··· Data extract ···

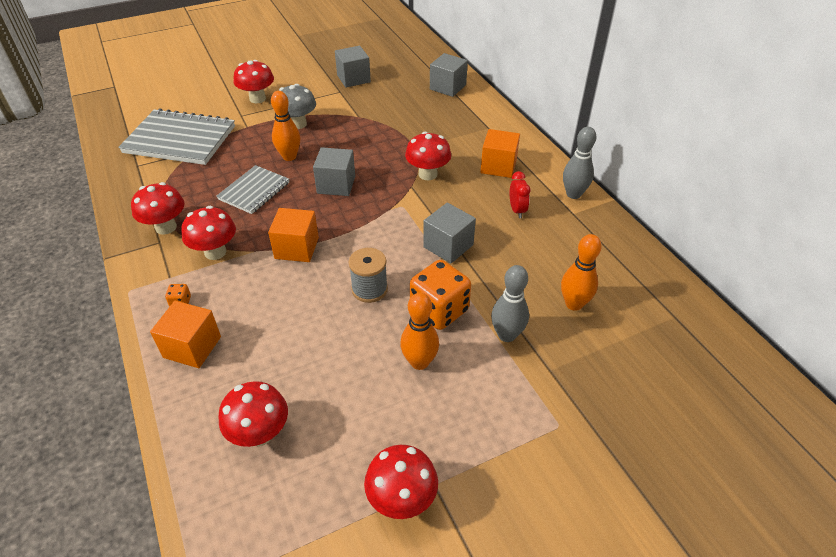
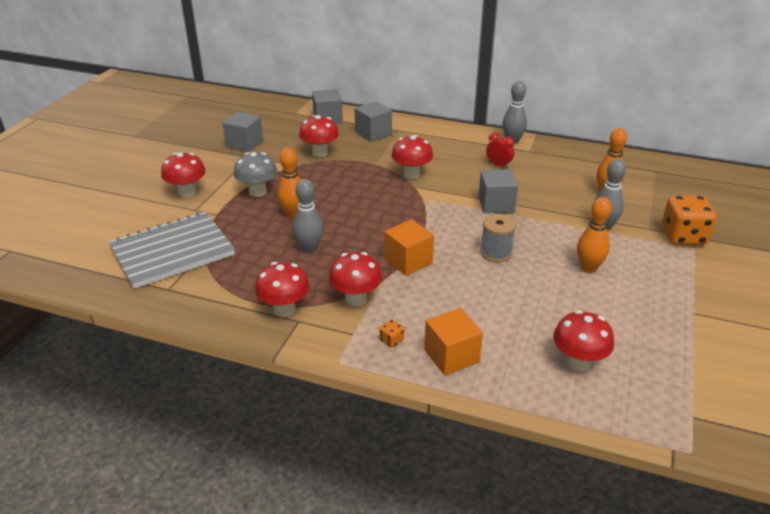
camera: 45 degrees left, 10 degrees down
grey notebook [216,165,289,214] -> grey bowling pin [293,179,323,253]
grey cube [313,147,355,196] -> grey cube moved to [355,101,392,142]
red mushroom [364,445,438,519] -> red mushroom moved to [299,115,339,157]
orange dice [410,260,471,330] -> orange dice moved to [662,195,716,245]
orange cube [480,129,520,178] -> none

···

▶ What is needed: Beginning with the line that contains "red mushroom [364,445,438,519]" and ending with the last line of the data above, return those lines exactly and nothing else.

▶ Written answer:
red mushroom [364,445,438,519] -> red mushroom moved to [299,115,339,157]
orange dice [410,260,471,330] -> orange dice moved to [662,195,716,245]
orange cube [480,129,520,178] -> none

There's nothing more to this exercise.